Your copy should repeat each record exactly and contain none of the pictures.
+++
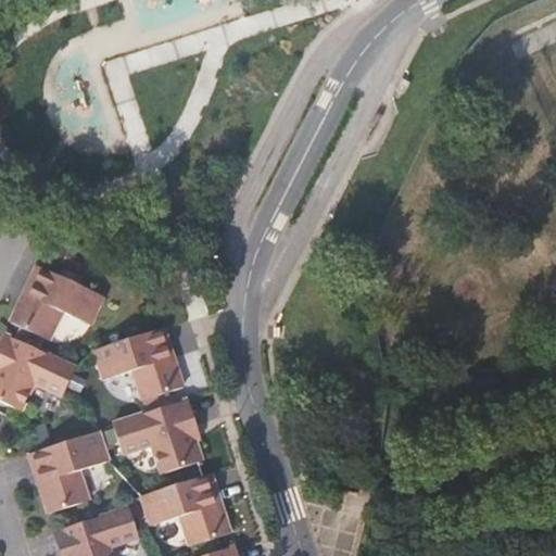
[(23,293),(10,321),(20,326),(48,340),(62,311),(91,325),(104,295),(46,269),(36,265),(23,293)]
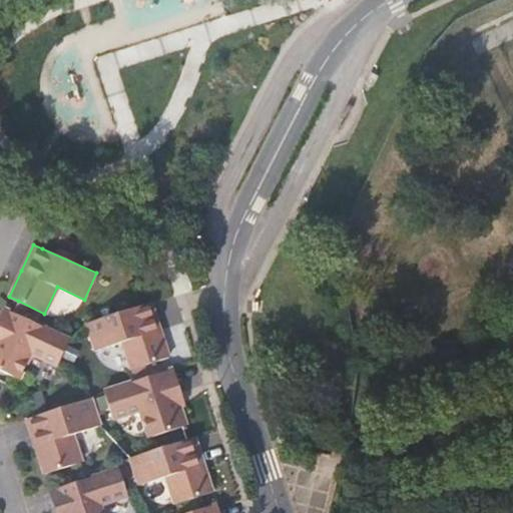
[(85,323),(94,351),(120,341),(131,371),(158,360),(168,357),(162,340),(159,341),(157,334),(147,301),(140,304),(85,323)]
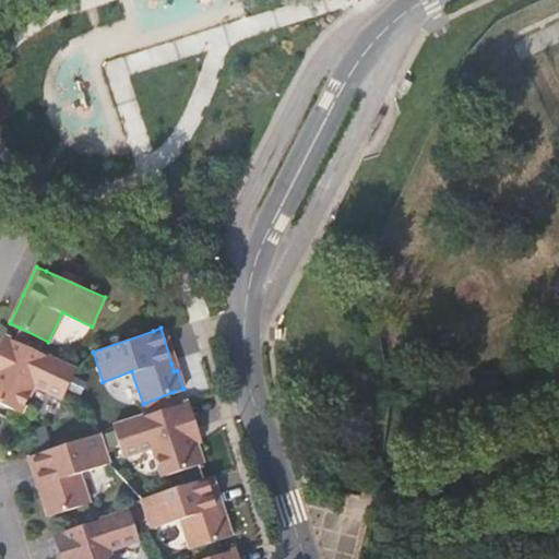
[(0,355),(0,404),(19,413),(34,384),(61,397),(74,369),(14,341),(9,337),(0,355)]
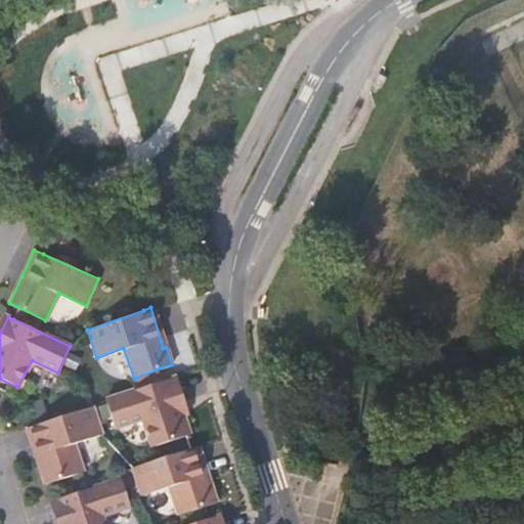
[(105,399),(114,428),(141,419),(151,447),(184,436),(189,434),(182,415),(180,406),(171,377),(166,379),(105,399)]
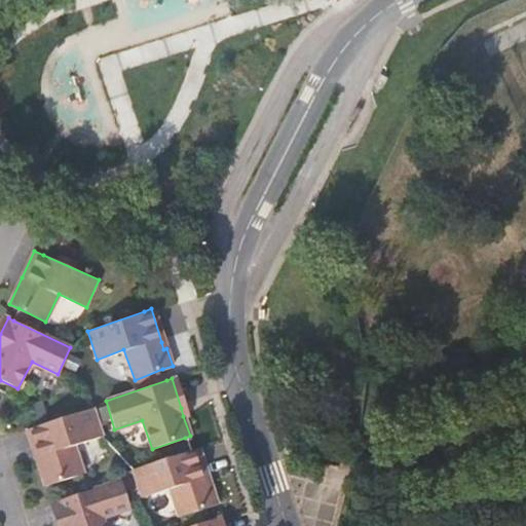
[(37,447),(42,461),(37,462),(45,485),(54,482),(83,473),(74,444),(102,435),(92,407),(85,409),(37,426),(31,428),(37,447)]
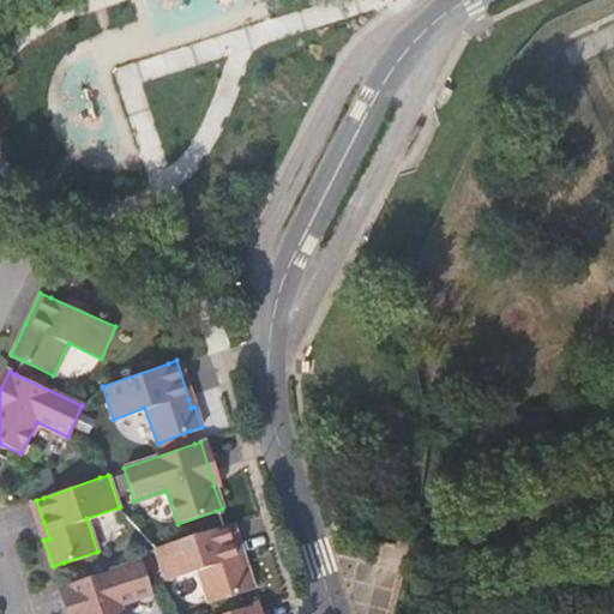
[(157,554),(164,581),(198,571),(209,605),(242,593),(253,589),(245,563),(241,565),(228,523),(221,525),(156,547),(157,554)]
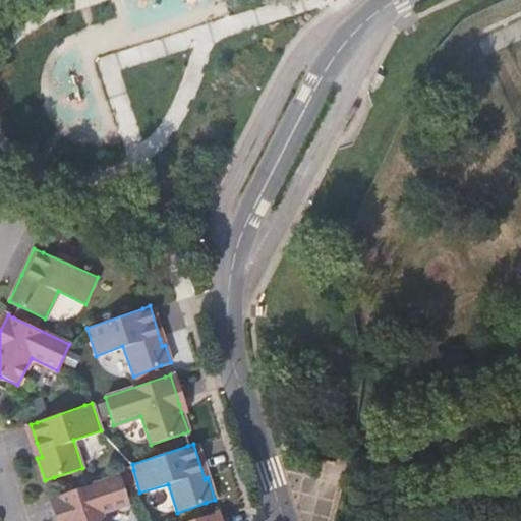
[(59,512),(61,520),(104,520),(101,512),(128,503),(119,475),(60,495),(54,497),(59,512)]
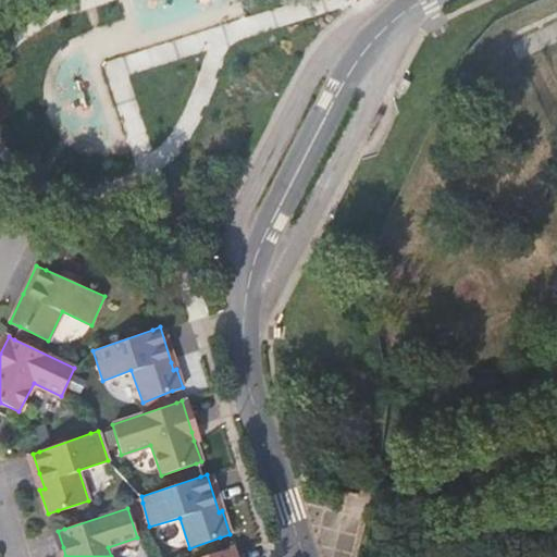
[(200,556),(232,556),(230,547),(223,549),(200,556)]
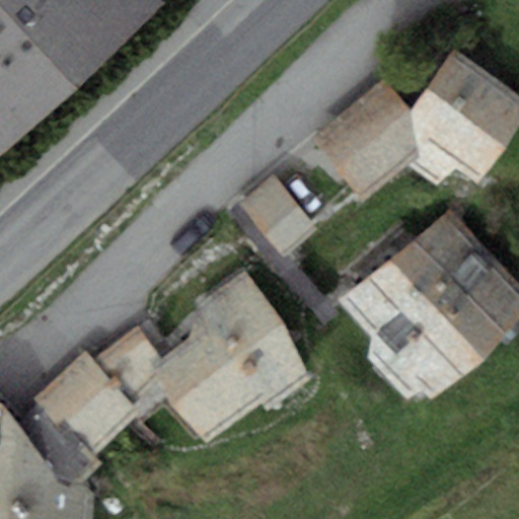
[(162,0),(0,0),(0,154),(165,3),(162,0)]
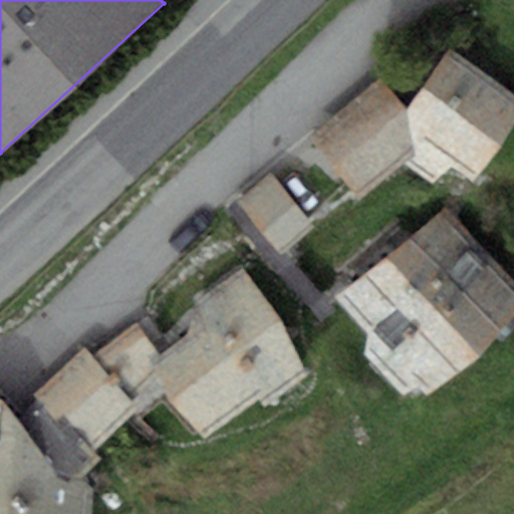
[(513,118),(513,96),(450,48),(409,109),(375,81),(312,136),(360,201),(406,164),(432,183),(449,165),(474,182),(513,118)]
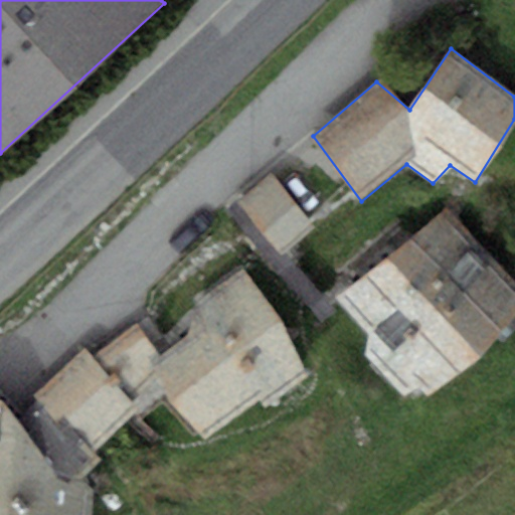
[(314,222),(273,176),(238,206),(280,252),(314,222)]
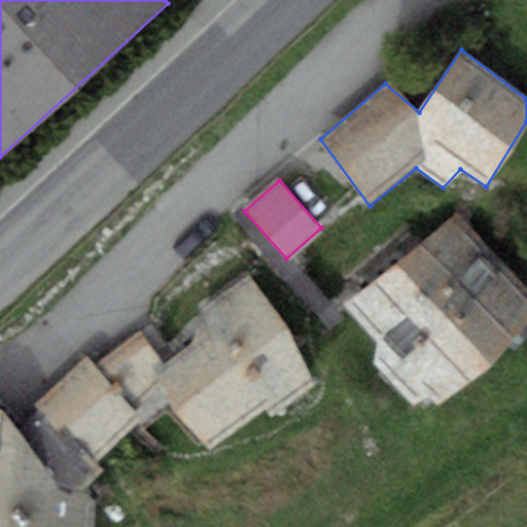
[(526,325),(526,293),(453,211),(345,307),(378,344),(376,365),(413,408),(428,394),(437,405),(526,325)]
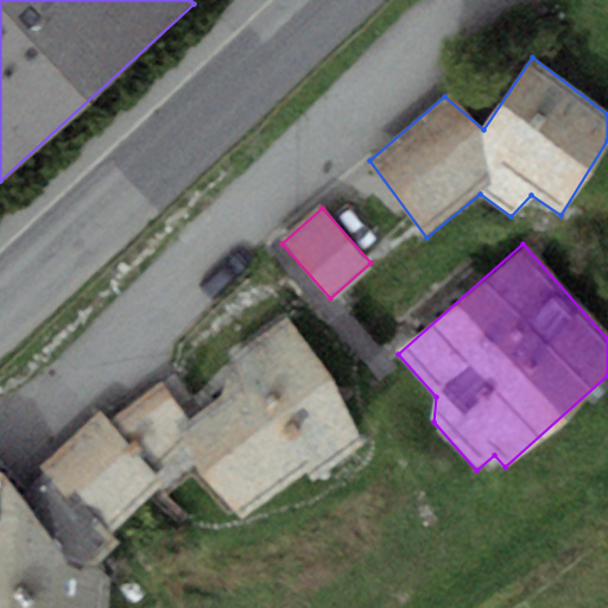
[(229,365),(226,396),(190,419),(162,380),(108,420),(163,482),(189,466),(241,519),(310,463),(321,477),(365,443),(336,380),(286,318),(229,365)]
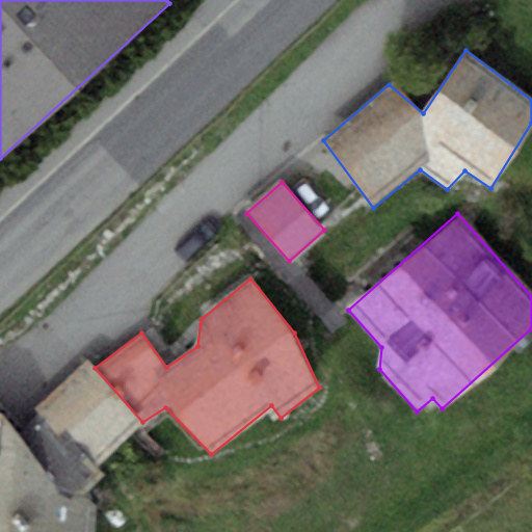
[(0,413),(0,531),(84,531),(86,491),(105,475),(98,467),(142,422),(95,368),(88,361),(36,409),(41,414),(20,434),(4,413),(0,413)]
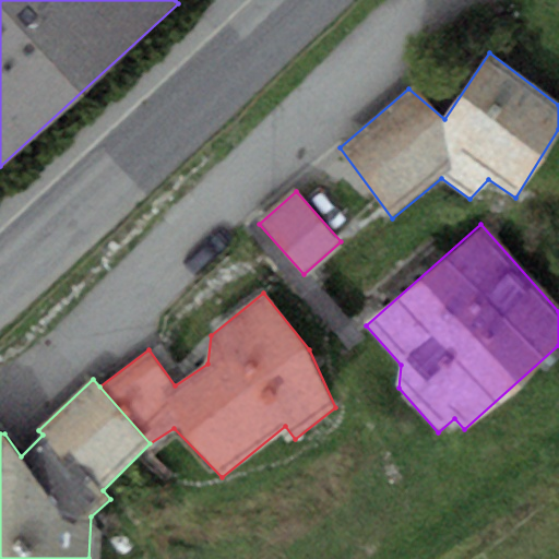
All buildings are outlined.
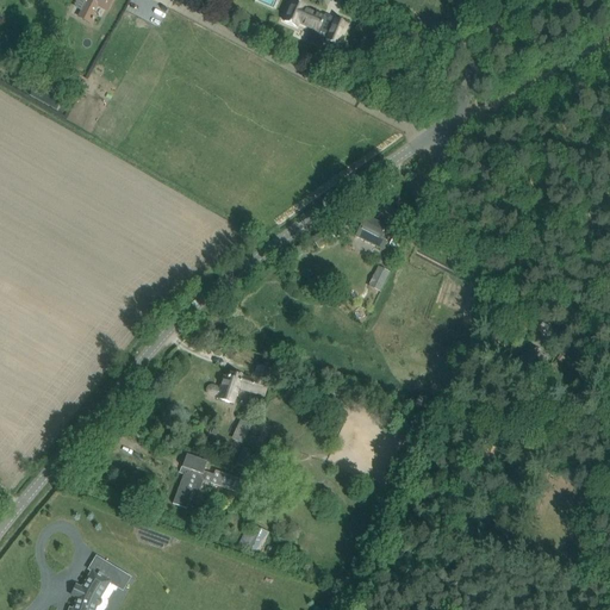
[(112,0),(85,0),(87,2),(79,18),(91,24),(93,20),(93,22),(94,19),(95,16),(93,14),(98,6),(107,11),(112,0)]
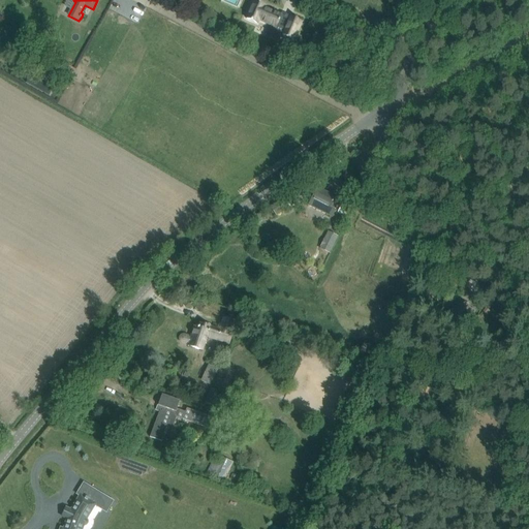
[(254,1),(246,19),(257,24),(258,20),(276,27),(272,37),(280,40),(282,34),(292,39),(301,21),(289,17),(282,13),(281,17),(263,8),(265,6),(254,1)]
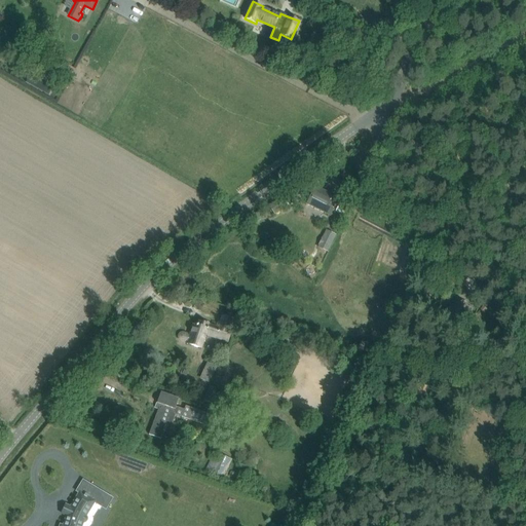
[(307,42),(301,52),(316,64),(323,53),(307,42)]
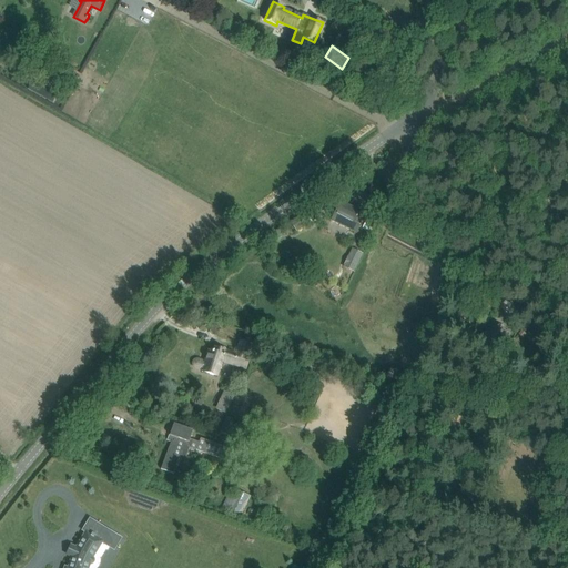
[(72,75),(70,82),(81,85),(83,80),(72,75)]
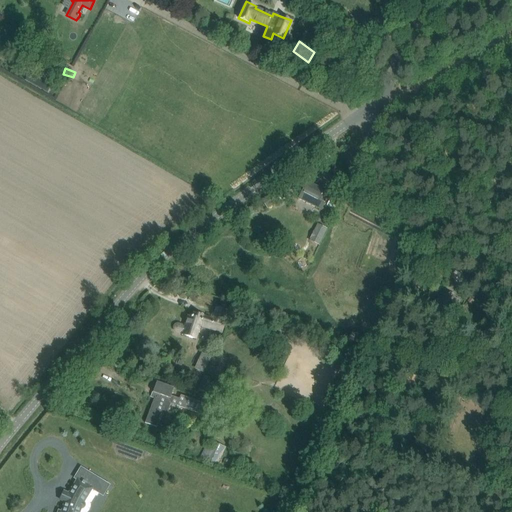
[(298,198),(321,210),(329,194),(307,182),(298,198)]
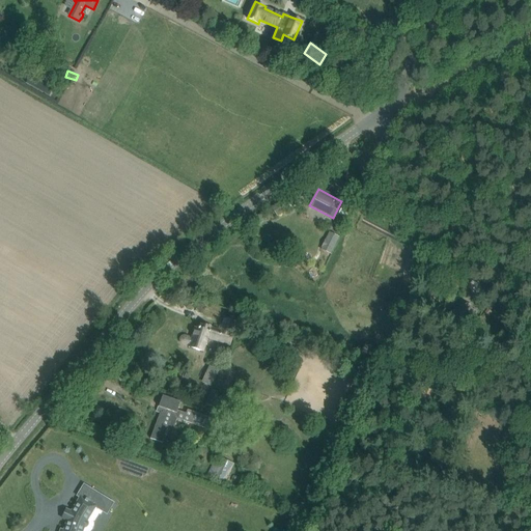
[(284,198),(271,207),(277,217),(290,207),(284,198)]
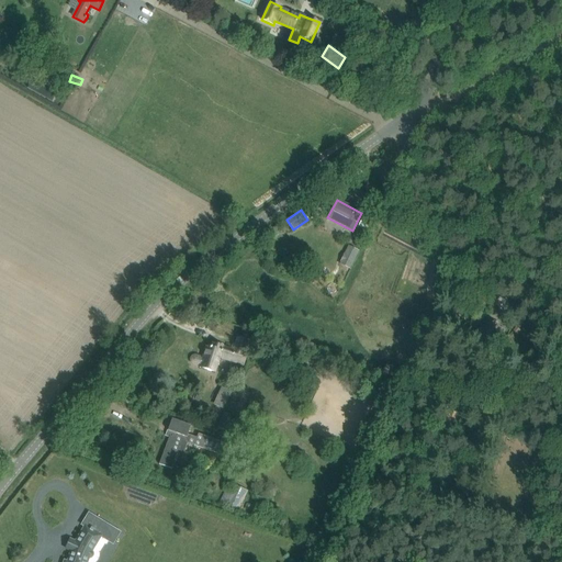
[(348,246),(339,265),(350,270),(359,251),(348,246)]
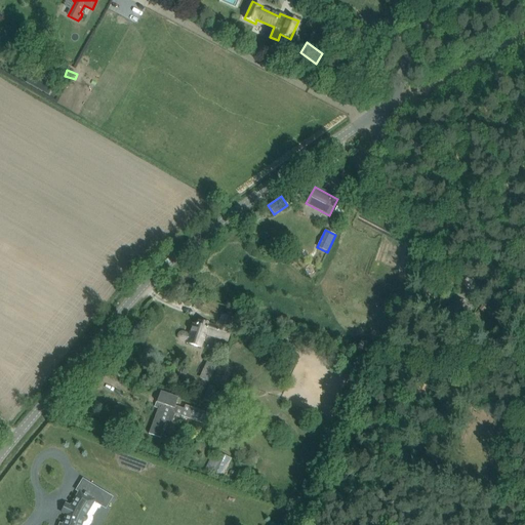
[(462,286),(473,290),(476,283),(467,278),(462,286)]
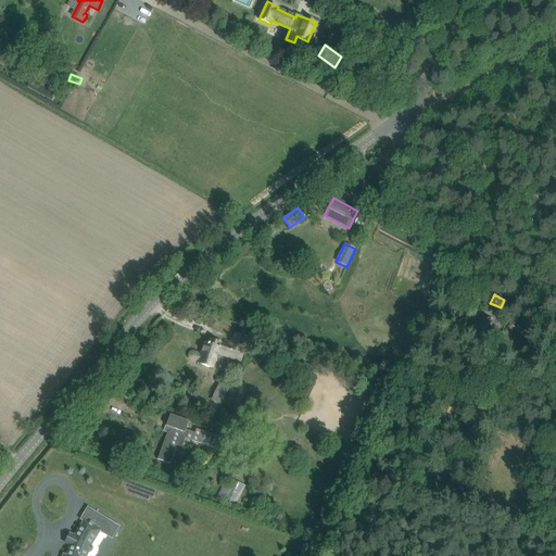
[(483,318),(476,332),(487,338),(491,330),(492,331),(493,329),(491,328),(493,323),(483,318)]
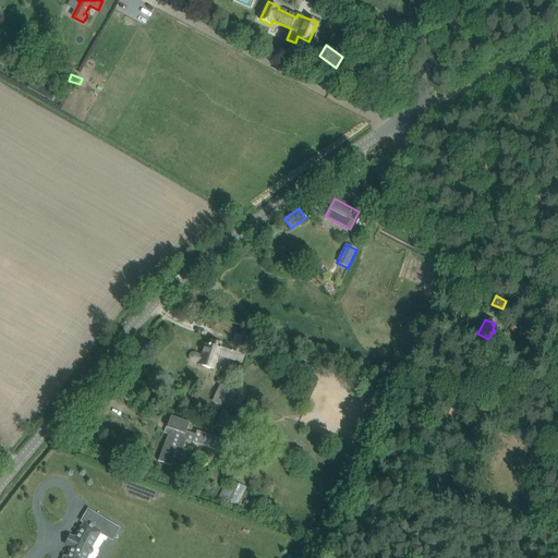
[(237,334),(231,348),(211,341),(209,346),(208,344),(208,346),(205,344),(198,365),(211,370),(218,352),(229,355),(229,358),(242,362),(250,338),(237,334)]
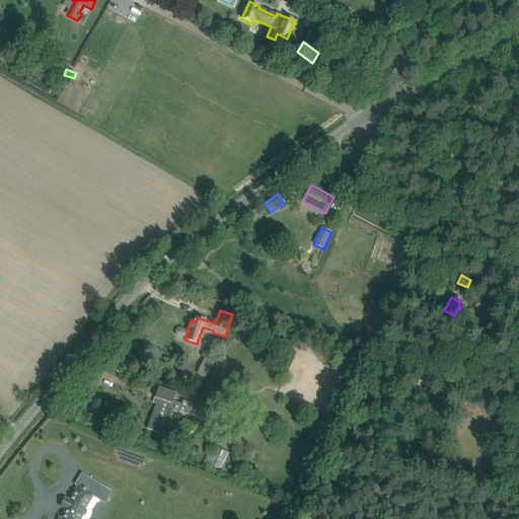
[(202,390),(207,378),(214,362),(204,358),(197,374),(203,377),(198,388),(202,390)]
+++
| SOLUTION TO THIS EXERCISE |
[(23,293),(10,321),(20,326),(48,340),(62,311),(91,325),(104,295),(46,269),(36,265),(23,293)]
[(85,323),(94,351),(120,341),(131,371),(158,360),(168,357),(162,340),(159,341),(157,334),(147,301),(140,304),(85,323)]
[(0,355),(0,404),(19,413),(34,384),(61,397),(74,369),(14,341),(9,337),(0,355)]
[(105,399),(114,428),(141,419),(151,447),(184,436),(189,434),(182,415),(180,406),(171,377),(166,379),(105,399)]
[(37,447),(42,461),(37,462),(45,485),(54,482),(83,473),(74,444),(102,435),(92,407),(85,409),(37,426),(31,428),(37,447)]
[(157,554),(164,581),(198,571),(209,605),(242,593),(253,589),(245,563),(241,565),(228,523),(221,525),(156,547),(157,554)]
[(59,512),(61,520),(104,520),(101,512),(128,503),(119,475),(60,495),(54,497),(59,512)]
[(200,556),(232,556),(230,547),(223,549),(200,556)]
[(162,0),(0,0),(0,154),(165,3),(162,0)]
[(513,118),(513,96),(450,48),(409,109),(375,81),(312,136),(360,201),(406,164),(432,183),(449,165),(474,182),(513,118)]
[(314,222),(273,176),(238,206),(280,252),(314,222)]
[(526,325),(526,293),(453,211),(345,307),(378,344),(376,365),(413,408),(428,394),(437,405),(526,325)]
[(229,365),(226,396),(190,419),(162,380),(108,420),(163,482),(189,466),(241,519),(310,463),(321,477),(365,443),(336,380),(286,318),(229,365)]
[(0,413),(0,531),(84,531),(86,491),(105,475),(98,467),(142,422),(95,368),(88,361),(36,409),(41,414),(20,434),(4,413),(0,413)]
All buildings are outlined.
[(112,0),(85,0),(87,2),(79,18),(91,24),(93,20),(93,22),(94,19),(95,16),(93,14),(98,6),(107,11),(112,0)]
[(254,1),(246,19),(257,24),(258,20),(276,27),(272,37),(280,40),(282,34),(292,39),(301,21),(289,17),(282,13),(281,17),(263,8),(265,6),(254,1)]
[(307,42),(301,52),(316,64),(323,53),(307,42)]
[(72,75),(70,82),(81,85),(83,80),(72,75)]
[(298,198),(321,210),(329,194),(307,182),(298,198)]
[(284,198),(271,207),(277,217),(290,207),(284,198)]
[(348,246),(339,265),(350,270),(359,251),(348,246)]
[(462,286),(473,290),(476,283),(467,278),(462,286)]
[(483,318),(476,332),(487,338),(491,330),(492,331),(493,329),(491,328),(493,323),(483,318)]
[(237,334),(231,348),(211,341),(209,346),(208,344),(208,346),(205,344),(198,365),(211,370),(218,352),(229,355),(229,358),(242,362),(250,338),(237,334)]
[(202,390),(207,378),(214,362),(204,358),(197,374),(203,377),(198,388),(202,390)]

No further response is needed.